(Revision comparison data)

.....

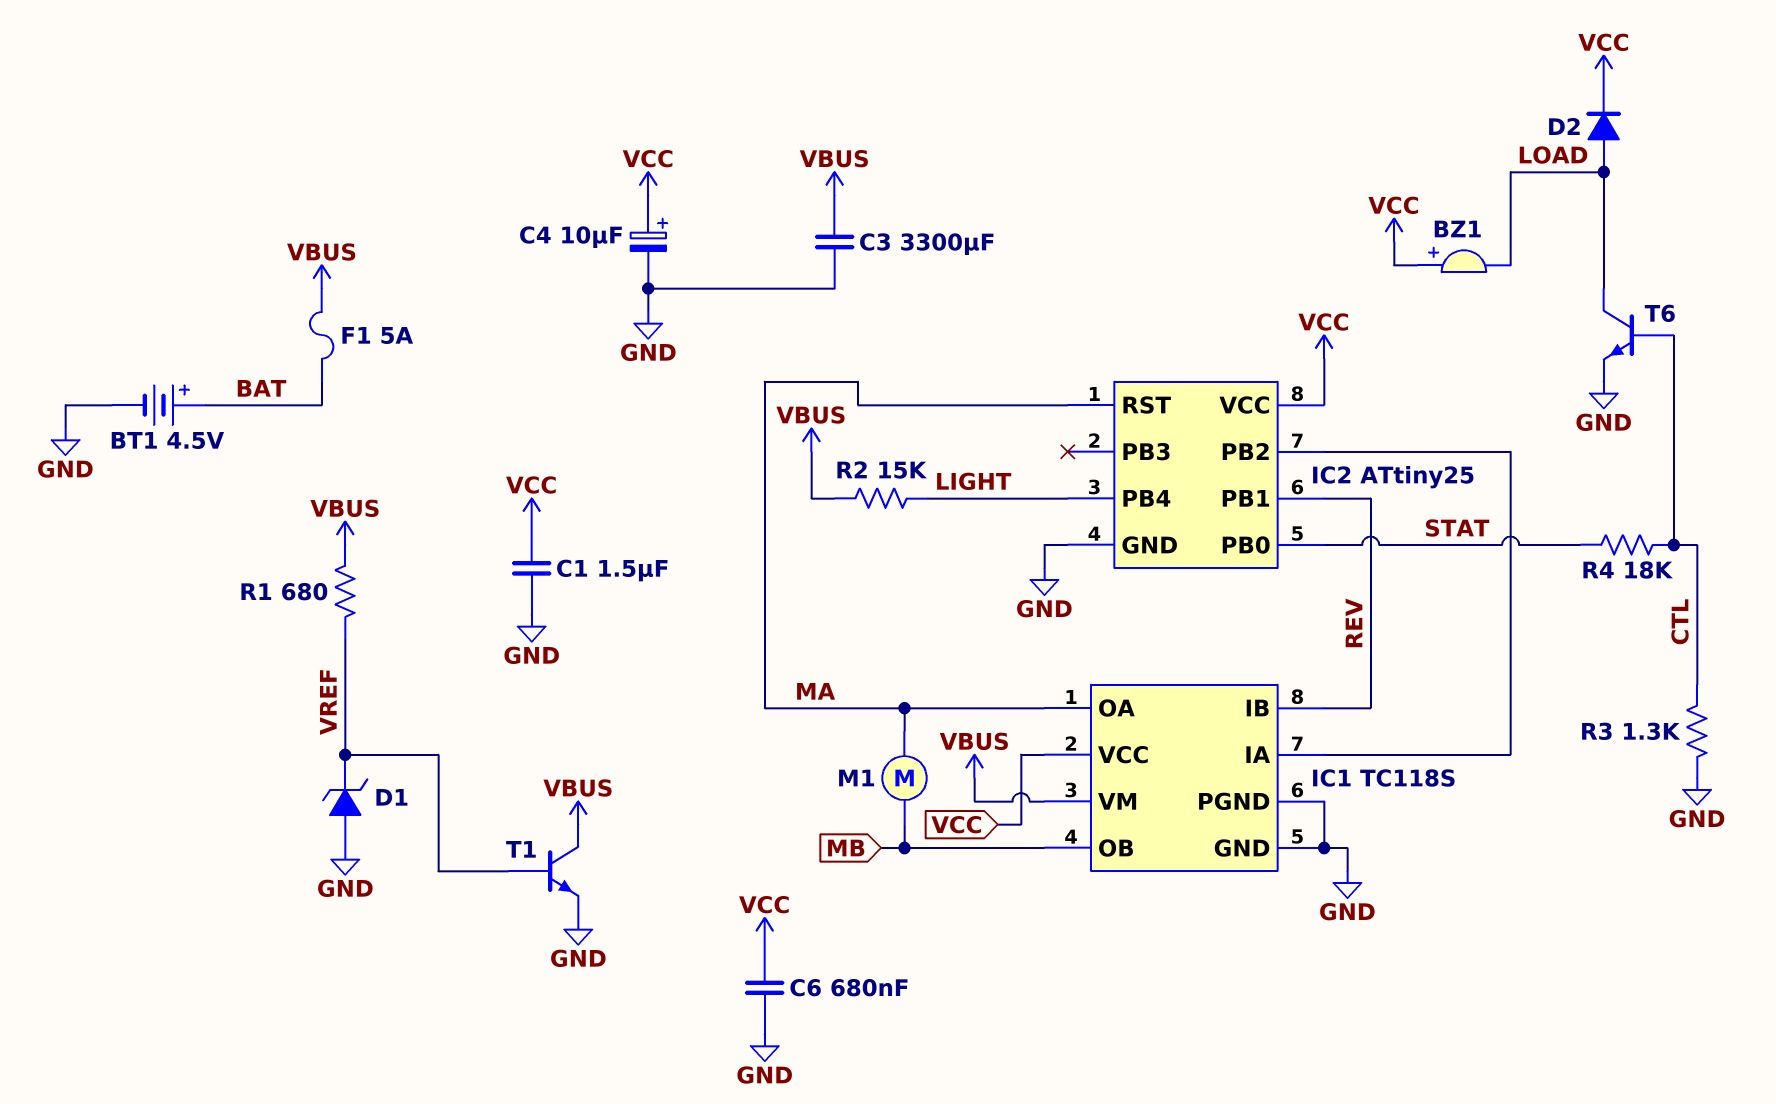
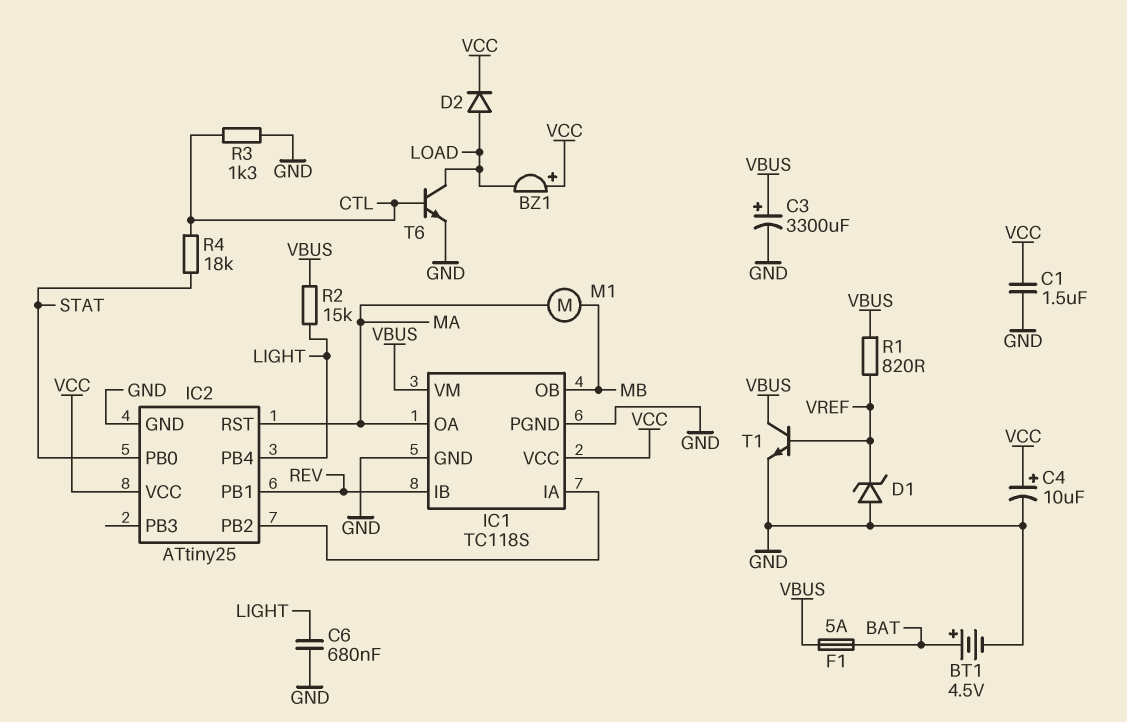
C3: 3300uF (GND, VBUS) -> 3300uF (plus VBUS, minus GND)
C6: 680nF (GND, VCC) -> 680nF (GND, LIGHT)
R1: 680 (VBUS, VREF) -> 820 (VBUS, VREF)

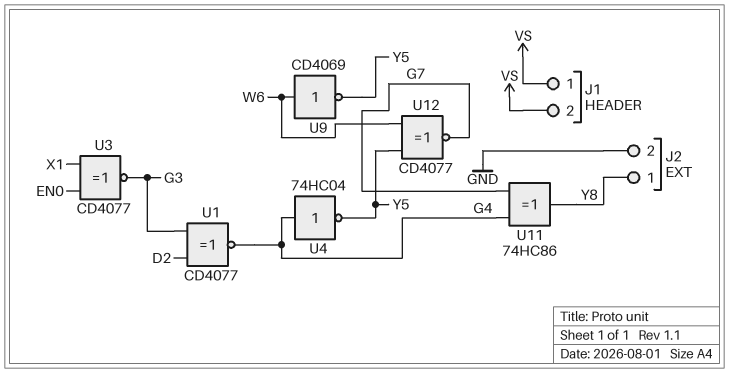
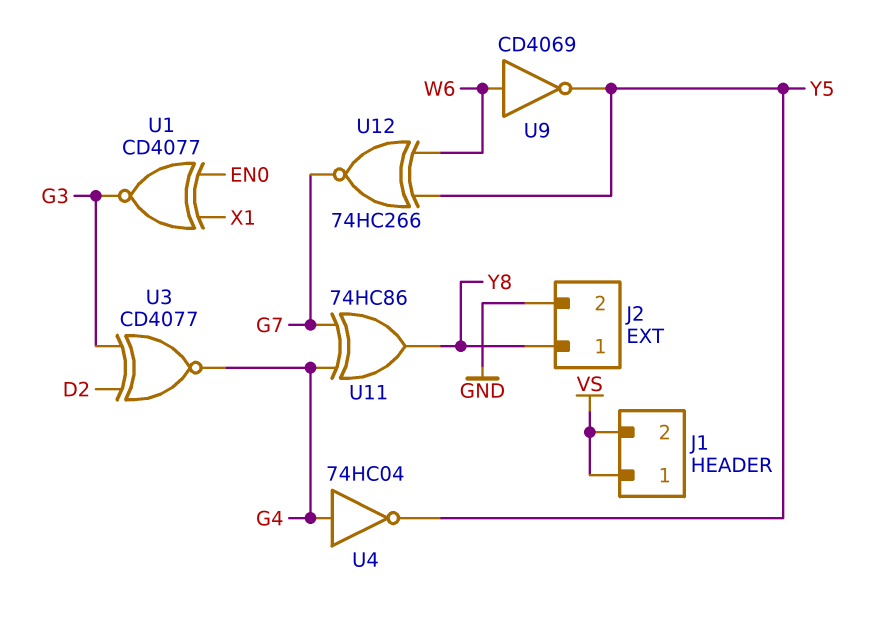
U1: XNOR CD4077 (in D2, in G3, out G4) -> XNOR CD4077 (in EN0, in X1, out G3)
U3: XNOR CD4077 (in EN0, in X1, out G3) -> XNOR CD4077 (in D2, in G3, out G4)
U12: XNOR CD4077 (in W6, in Y5, out G7) -> XNOR 74HC266 (in W6, in Y5, out G7)

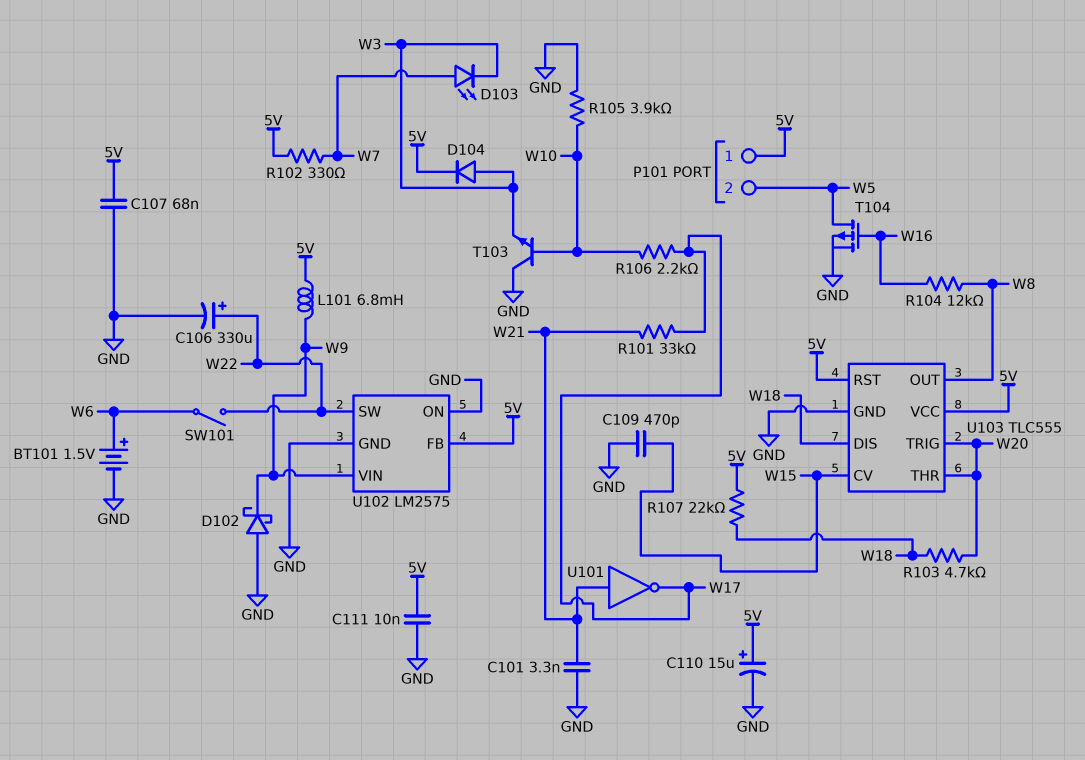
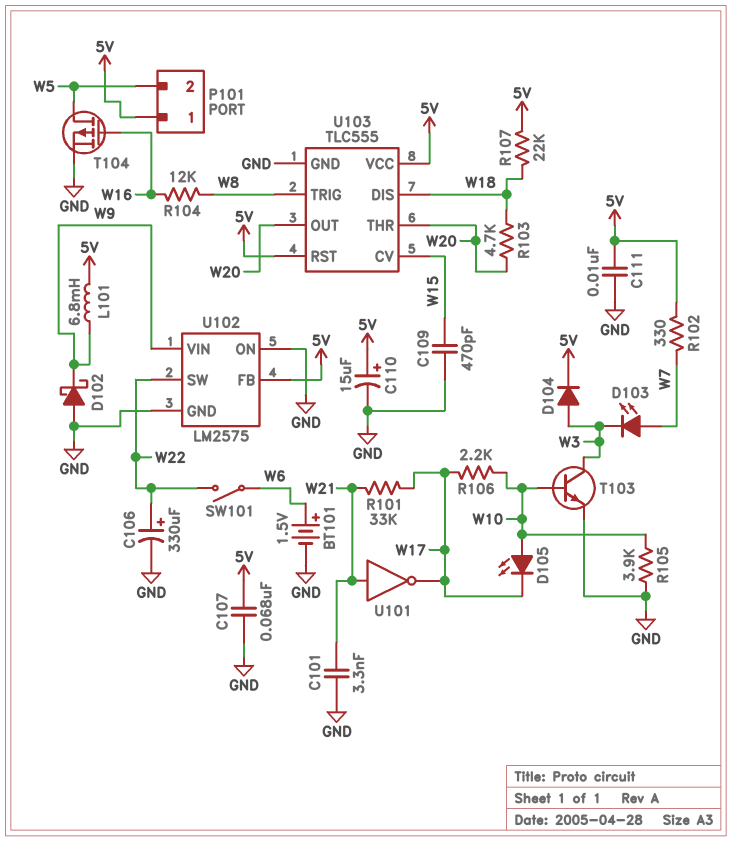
D105: none -> LED (A W10, K W17)
T103: NPN (B W10, C GND, E W3) -> NPN (B W10, C W3, E GND)
U103 pin OUT: W8 -> W20
U103 pin TRIG: W20 -> W8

.....

An exact transcription is needed, covering the line with "U1: XNOR CD4077" and every line after it to the end of the entries, but not the pictures.

(Exercise answer):
U1: XNOR CD4077 (in D2, in G3, out G4) -> XNOR CD4077 (in EN0, in X1, out G3)
U3: XNOR CD4077 (in EN0, in X1, out G3) -> XNOR CD4077 (in D2, in G3, out G4)
U12: XNOR CD4077 (in W6, in Y5, out G7) -> XNOR 74HC266 (in W6, in Y5, out G7)

D105: none -> LED (A W10, K W17)
T103: NPN (B W10, C GND, E W3) -> NPN (B W10, C W3, E GND)
U103 pin OUT: W8 -> W20
U103 pin TRIG: W20 -> W8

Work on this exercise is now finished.